--- GOAL OF THE EXERCISE ---
What lines below contain the word "none"? Please pull each one out.
DATA FOR PROCESSING section start
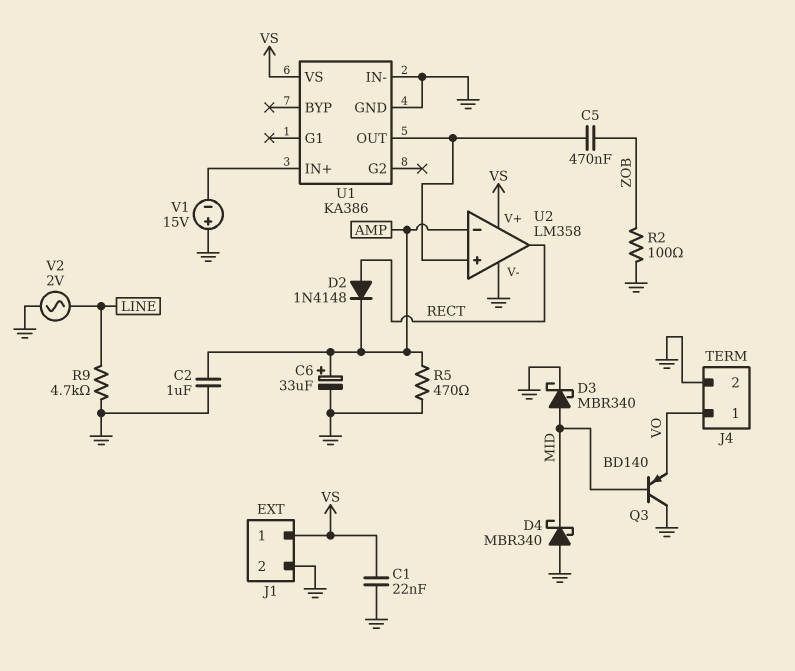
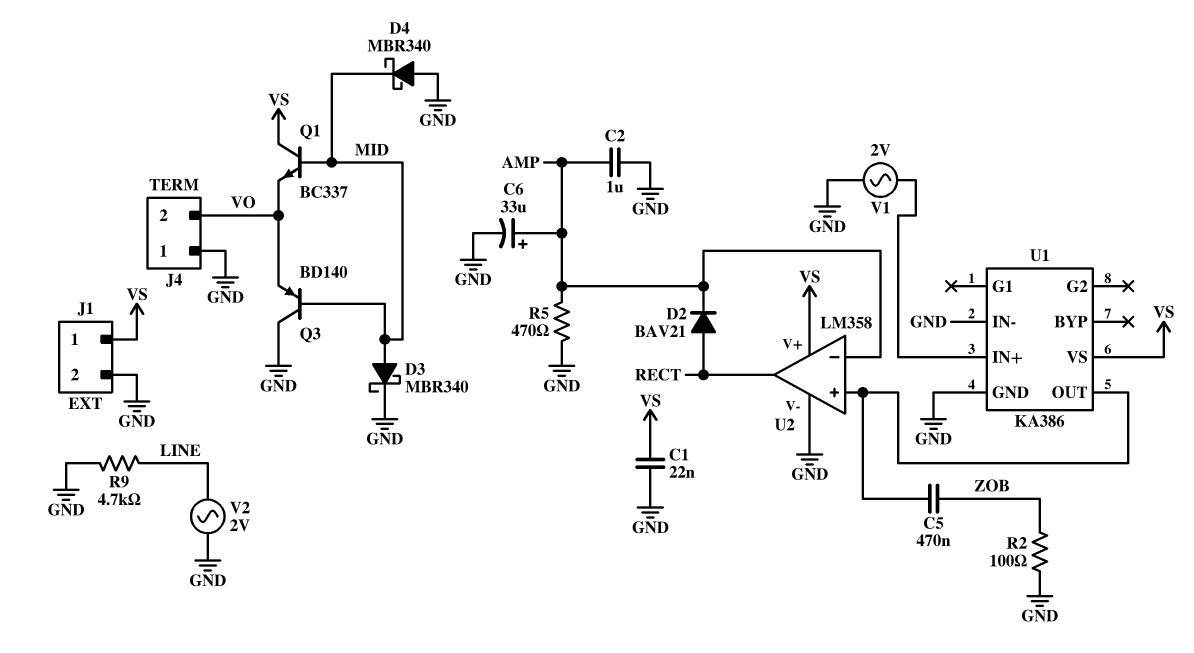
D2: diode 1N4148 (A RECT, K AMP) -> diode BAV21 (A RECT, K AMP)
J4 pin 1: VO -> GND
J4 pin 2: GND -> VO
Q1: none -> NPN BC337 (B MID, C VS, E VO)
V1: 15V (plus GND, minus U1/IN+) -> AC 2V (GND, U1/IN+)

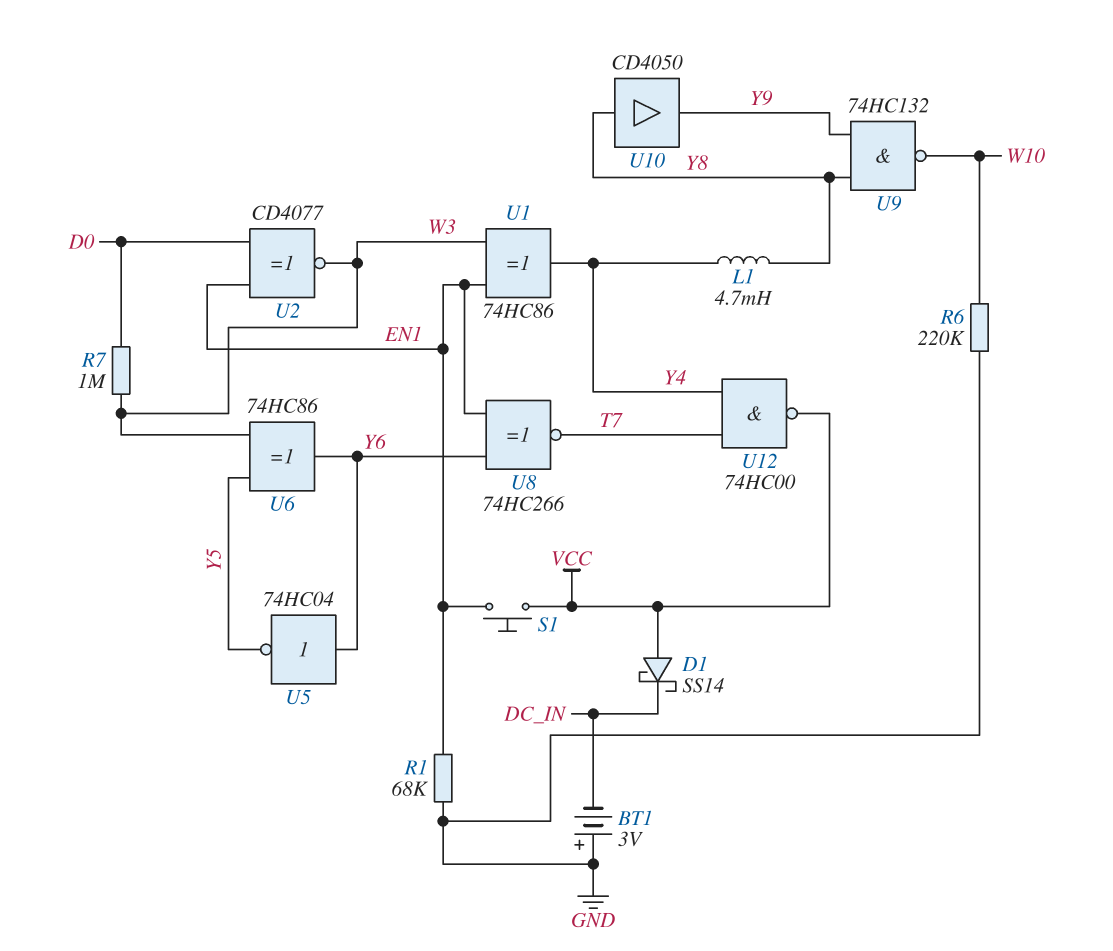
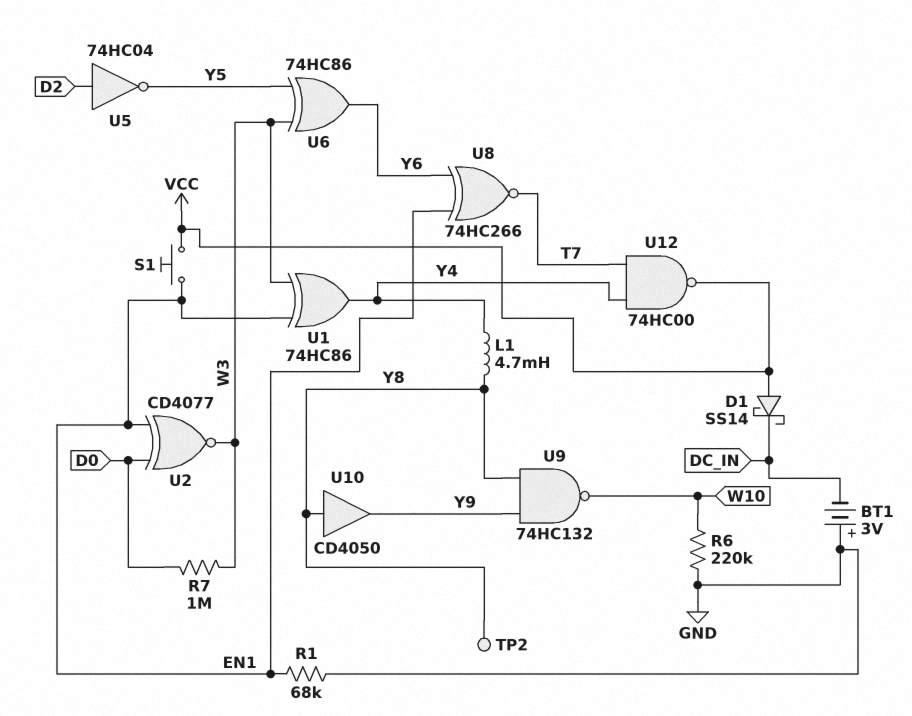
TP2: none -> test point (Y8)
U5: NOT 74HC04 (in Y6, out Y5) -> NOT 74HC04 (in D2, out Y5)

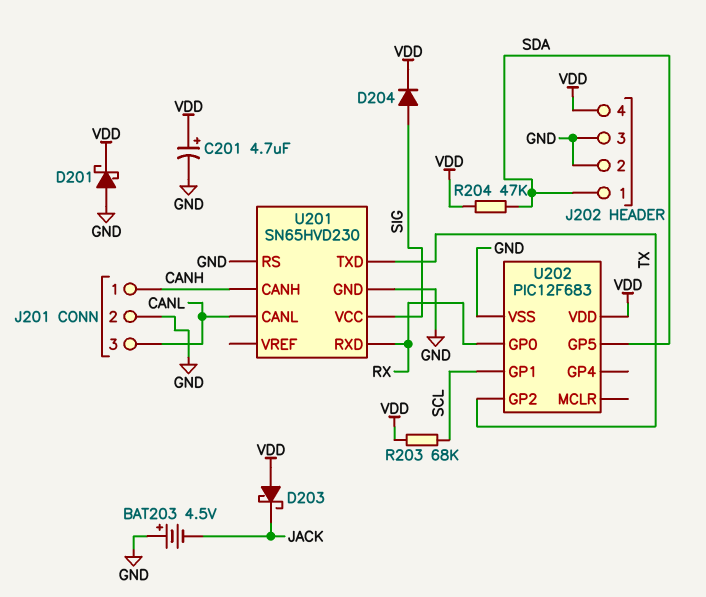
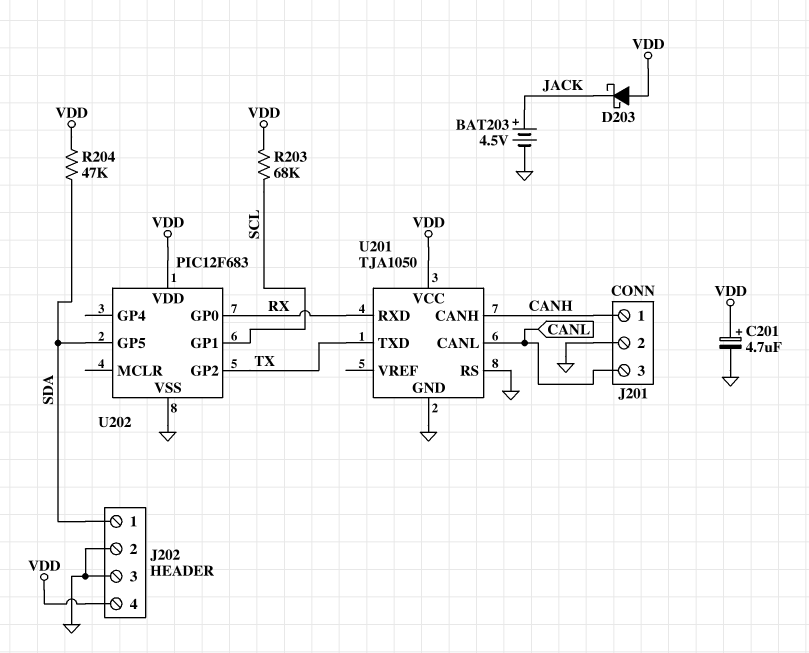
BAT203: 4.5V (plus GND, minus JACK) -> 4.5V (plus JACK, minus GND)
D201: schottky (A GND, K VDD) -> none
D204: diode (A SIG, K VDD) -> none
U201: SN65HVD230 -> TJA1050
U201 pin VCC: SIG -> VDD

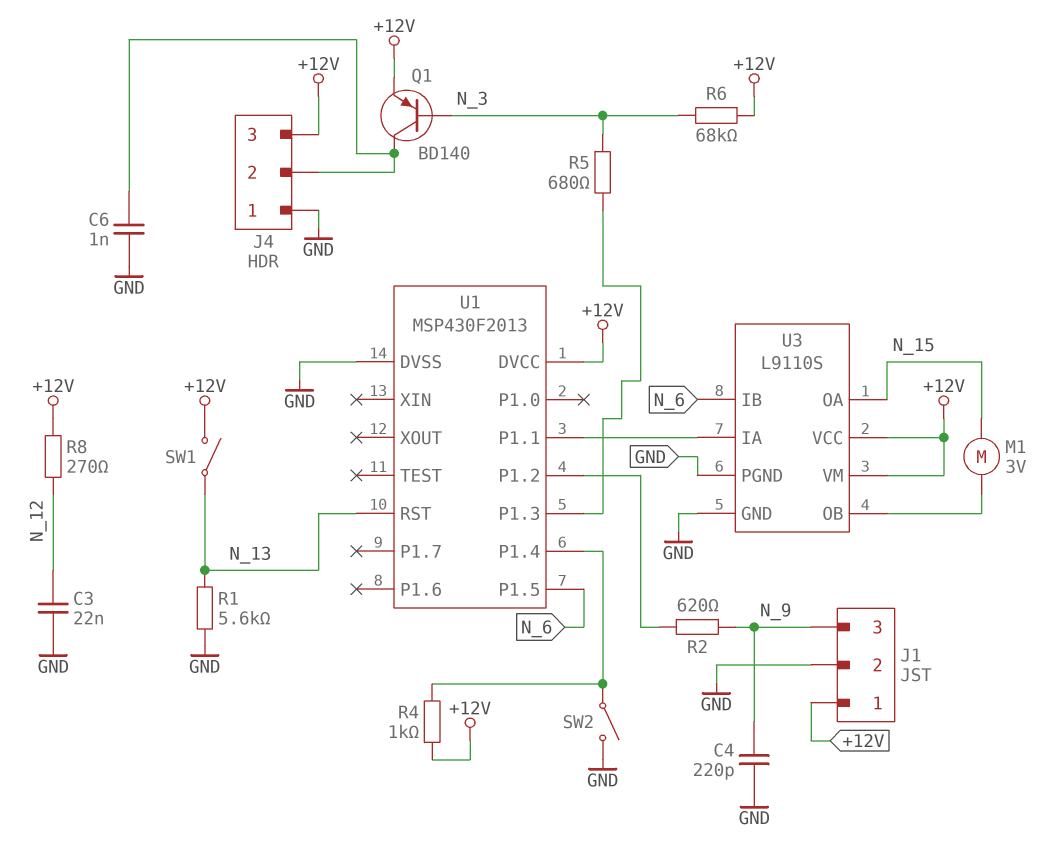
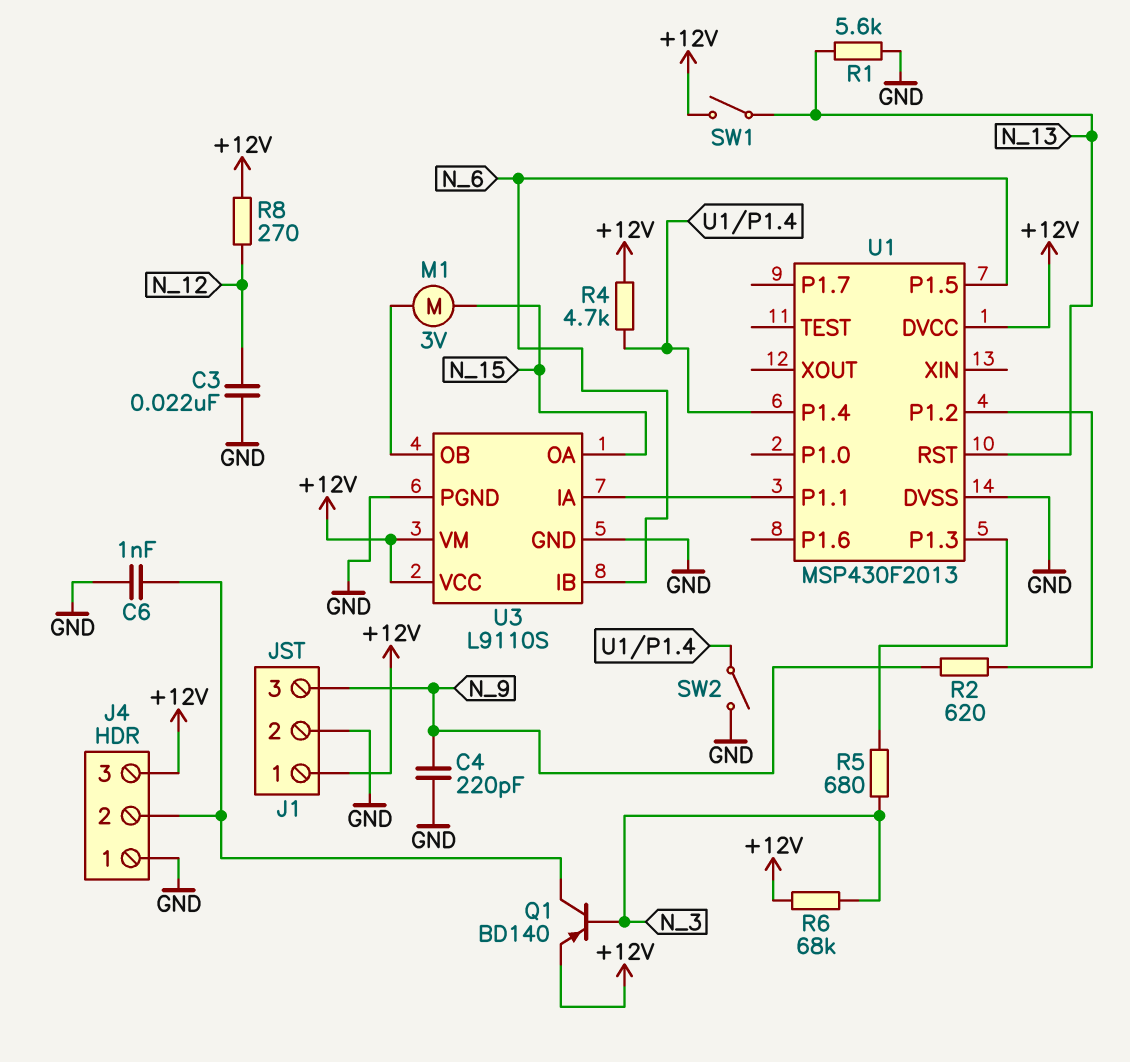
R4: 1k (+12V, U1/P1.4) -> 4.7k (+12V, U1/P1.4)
DATA FOR PROCESSING section end
--- FINAL ANSWER ---
Q1: none -> NPN BC337 (B MID, C VS, E VO)
TP2: none -> test point (Y8)
D201: schottky (A GND, K VDD) -> none
D204: diode (A SIG, K VDD) -> none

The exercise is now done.